(PROVIDED RECORDS begins)

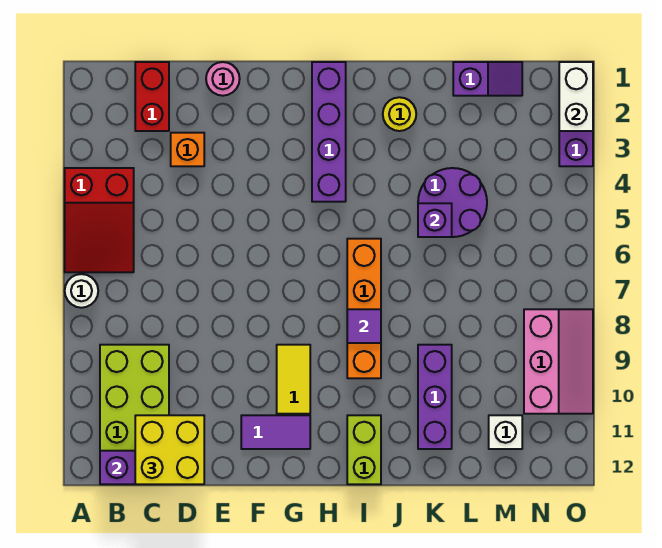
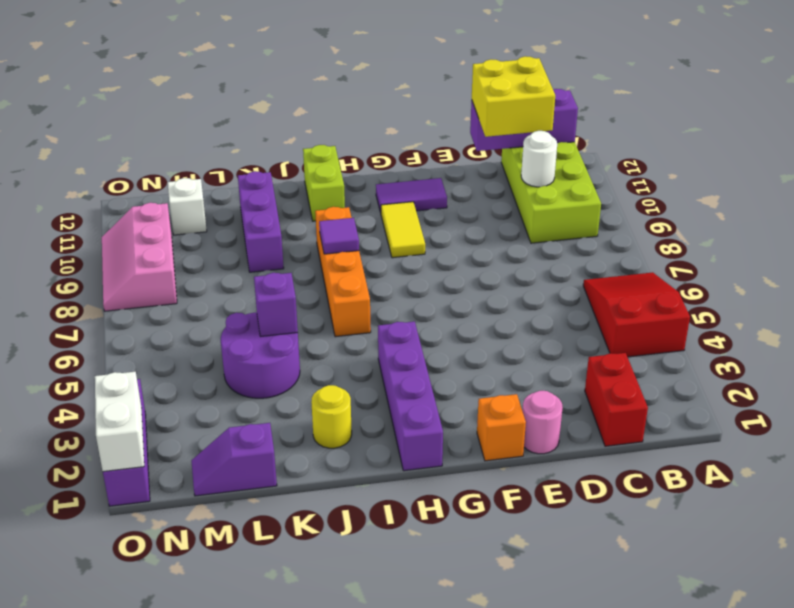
white round brick A7 level 1 -> white round brick C10 level 2
orange brick D3 level 1 -> orange brick F1 level 1

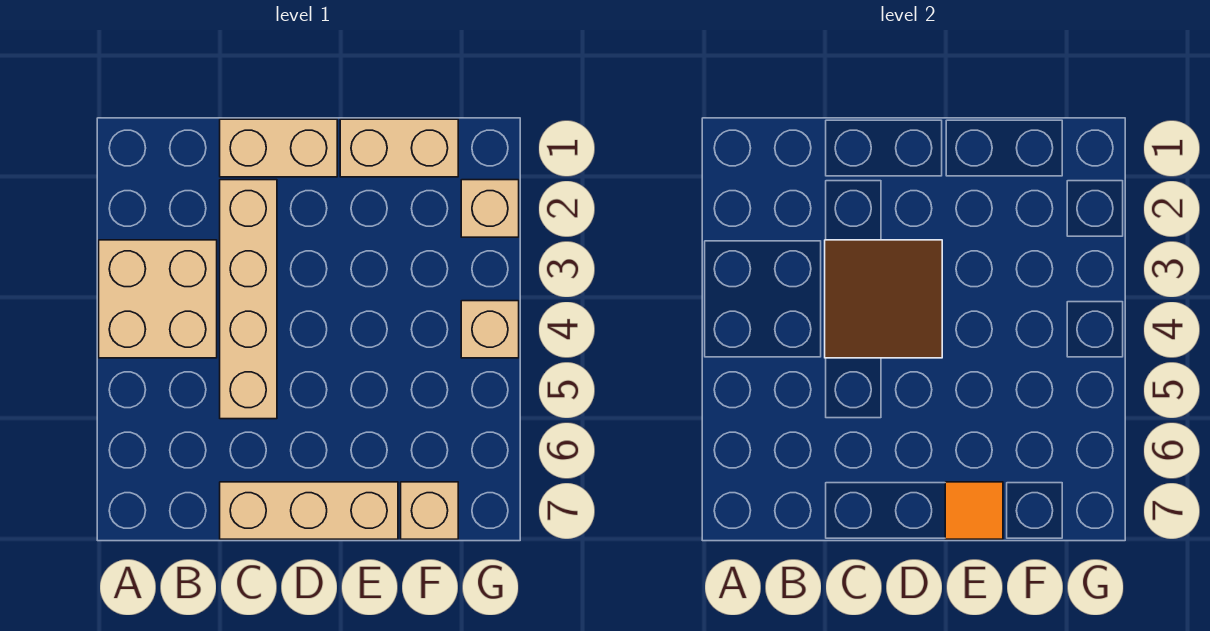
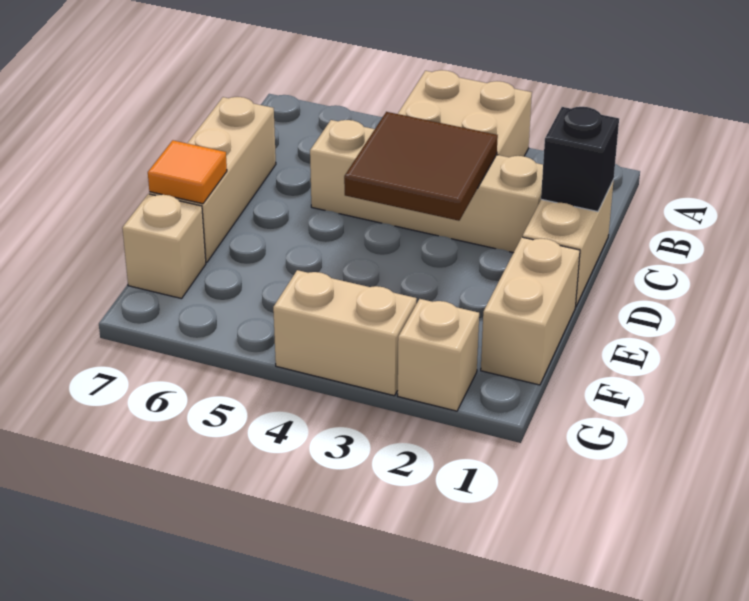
none -> black brick C1 level 2
tan brick G4 level 1 -> tan brick G3:G4 level 1

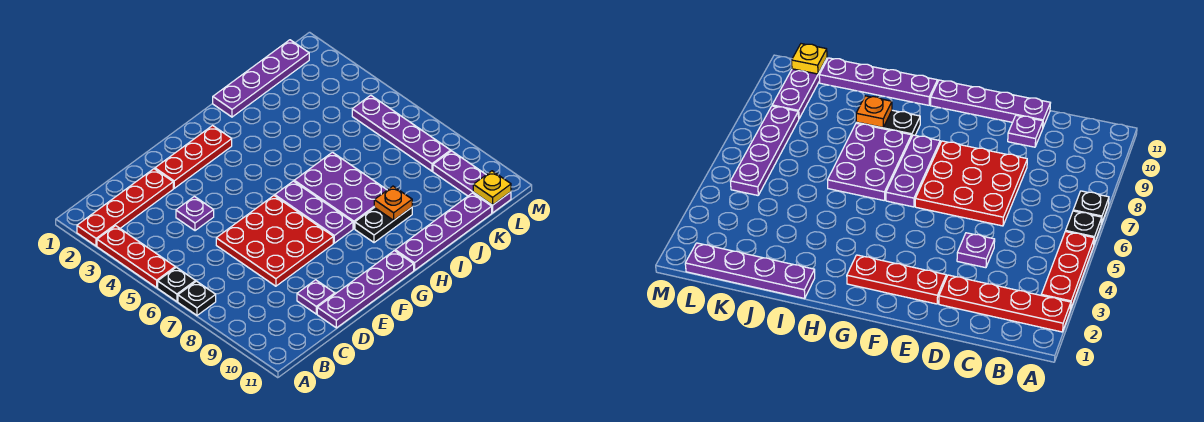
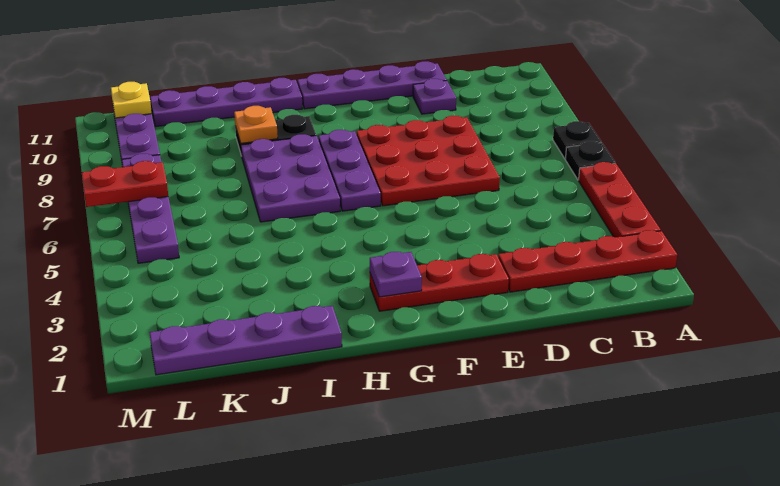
purple plate D4 level 1 -> purple plate G2 level 2
none -> red plate L7:M7 level 2

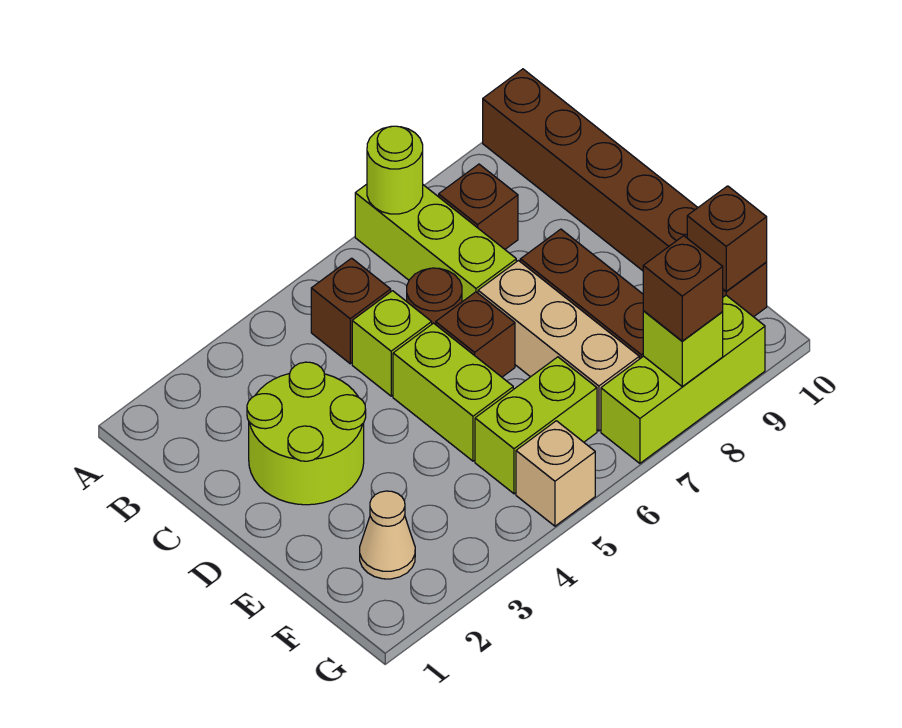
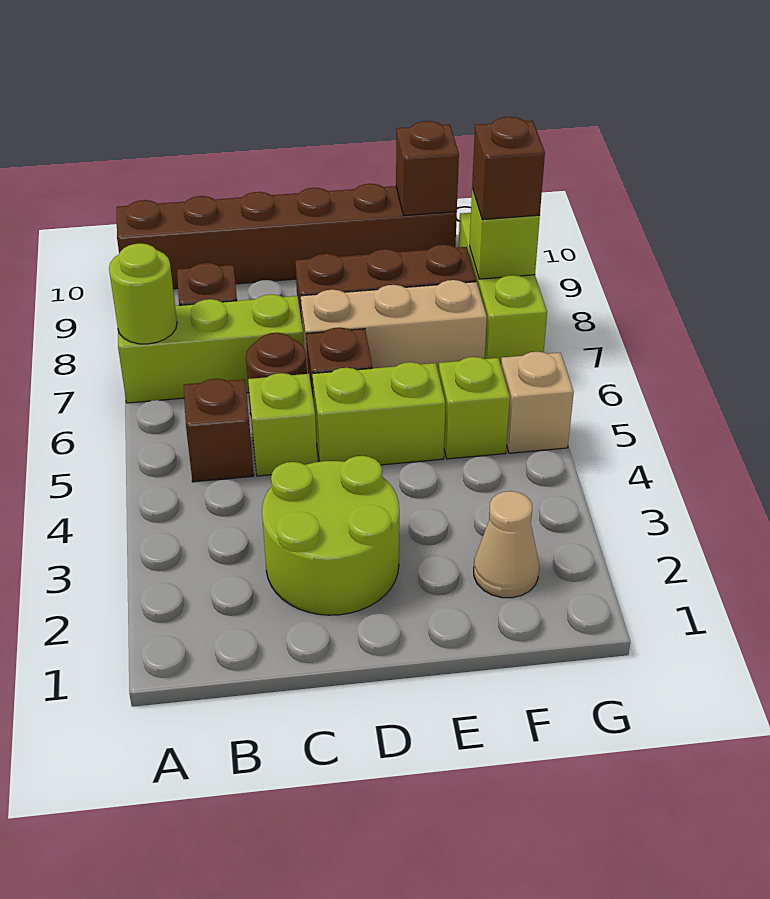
lime brick F5:F6 level 1 -> lime brick F5 level 1

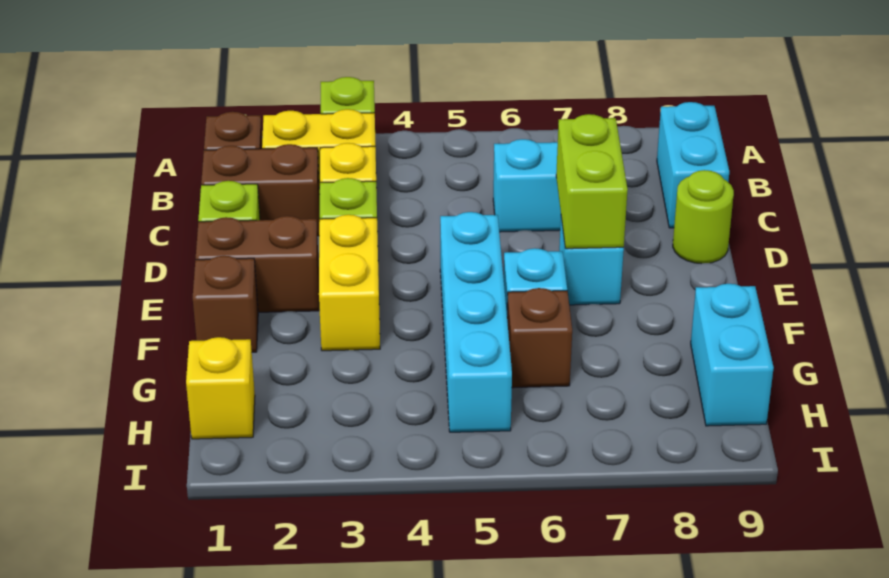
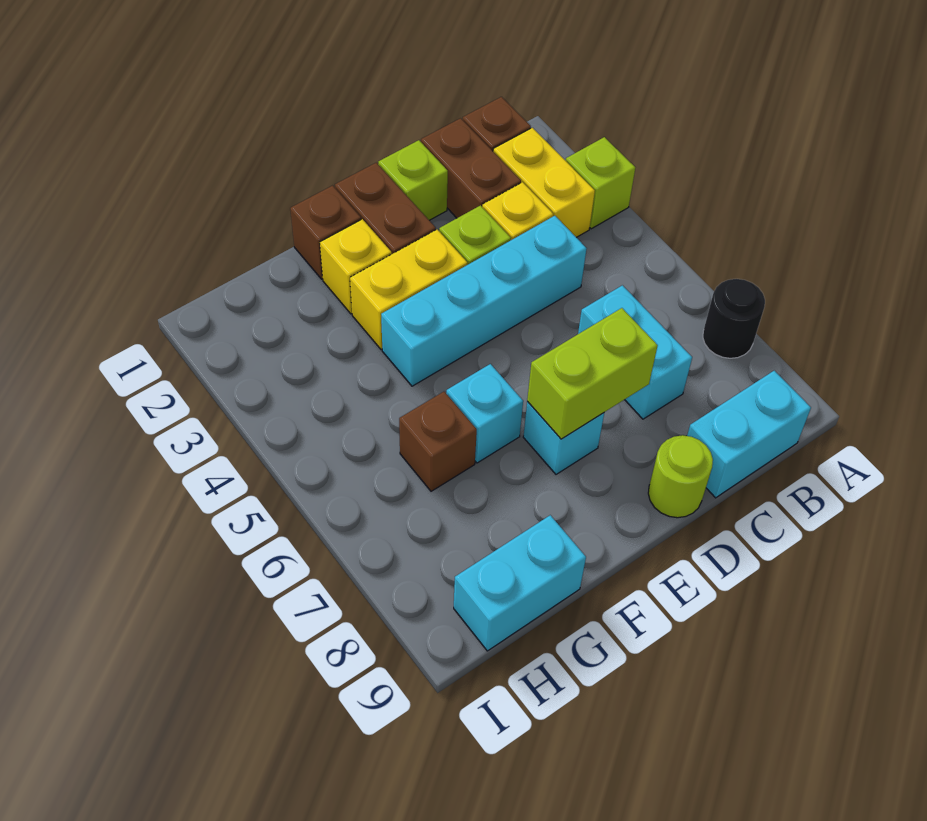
none -> black round brick A7 level 1
cyan brick E5:H5 level 1 -> cyan brick C4:F4 level 1
yellow brick H1 level 1 -> yellow brick F2 level 1

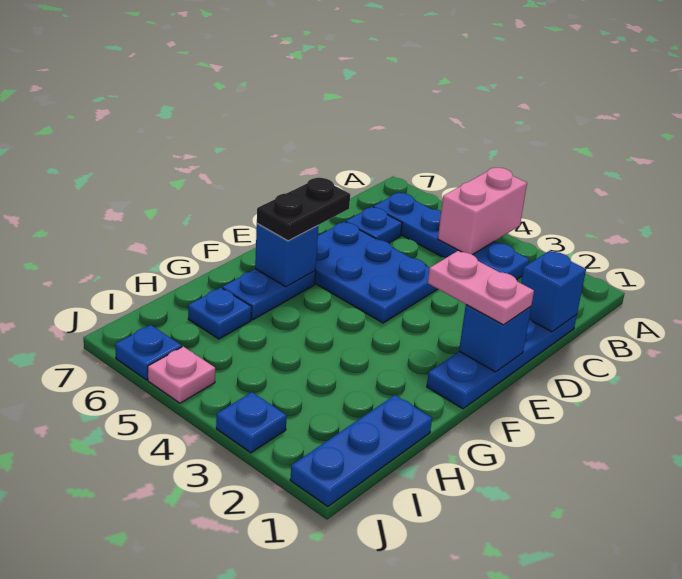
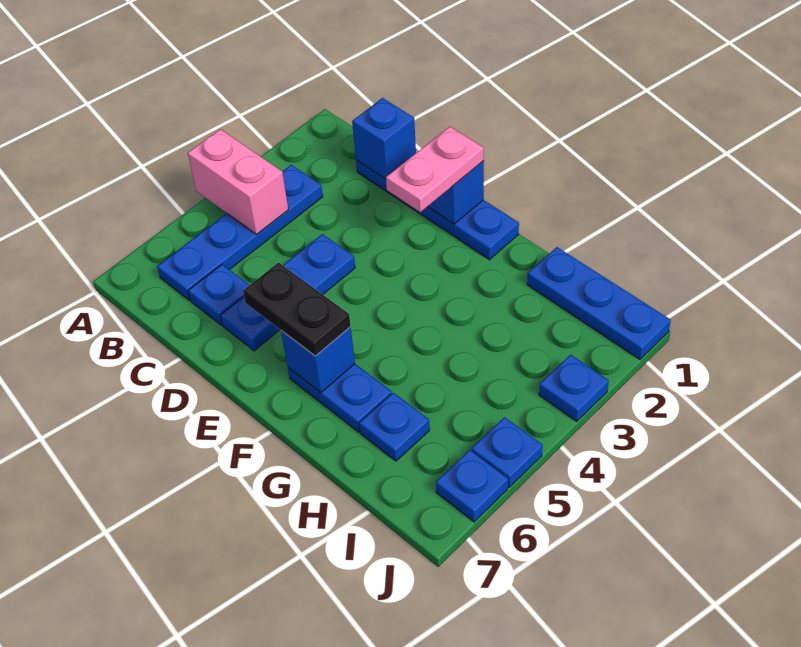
blue plate D4:E6 level 1 -> blue plate D4:D6 level 1
pink plate J5 level 1 -> blue plate J5 level 1

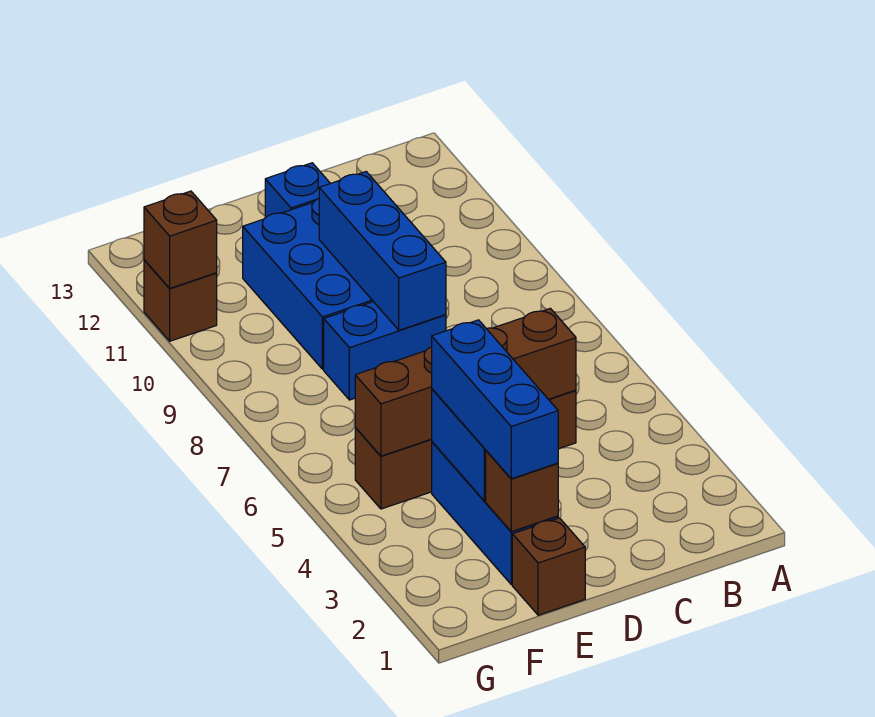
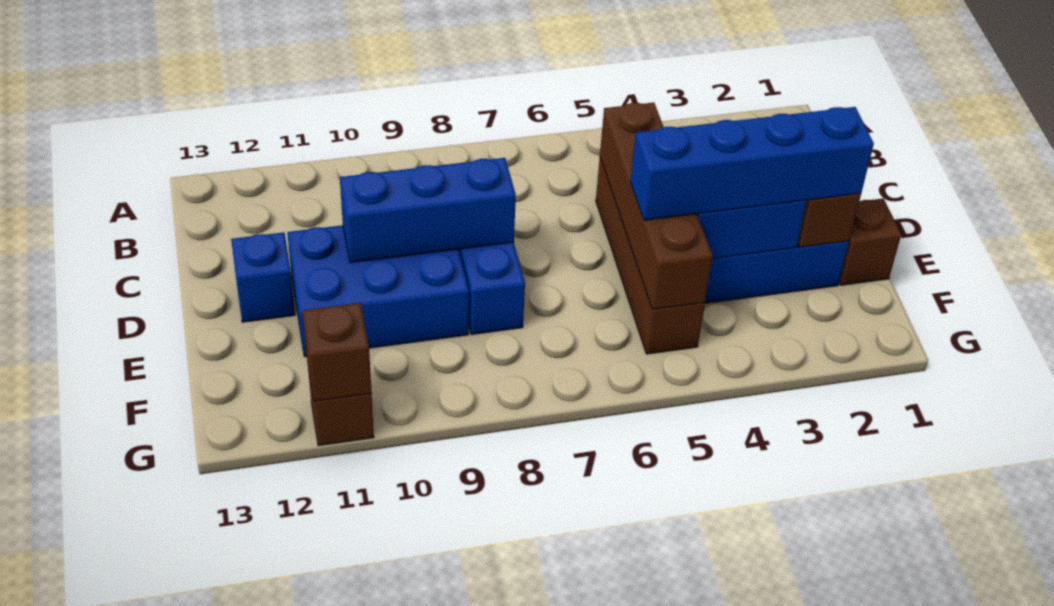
blue brick E2:E4 level 3 -> blue brick E2:E5 level 3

(PROVIDED RECORDS ends)

» REQUIRED ACTION
Exactly the lines from the line containing "orange brick D3" to the end of the records need to be copied, both ends included, with pictures left out.

» ANSWER BOX
orange brick D3 level 1 -> orange brick F1 level 1

none -> black brick C1 level 2
tan brick G4 level 1 -> tan brick G3:G4 level 1

purple plate D4 level 1 -> purple plate G2 level 2
none -> red plate L7:M7 level 2

lime brick F5:F6 level 1 -> lime brick F5 level 1

none -> black round brick A7 level 1
cyan brick E5:H5 level 1 -> cyan brick C4:F4 level 1
yellow brick H1 level 1 -> yellow brick F2 level 1

blue plate D4:E6 level 1 -> blue plate D4:D6 level 1
pink plate J5 level 1 -> blue plate J5 level 1

blue brick E2:E4 level 3 -> blue brick E2:E5 level 3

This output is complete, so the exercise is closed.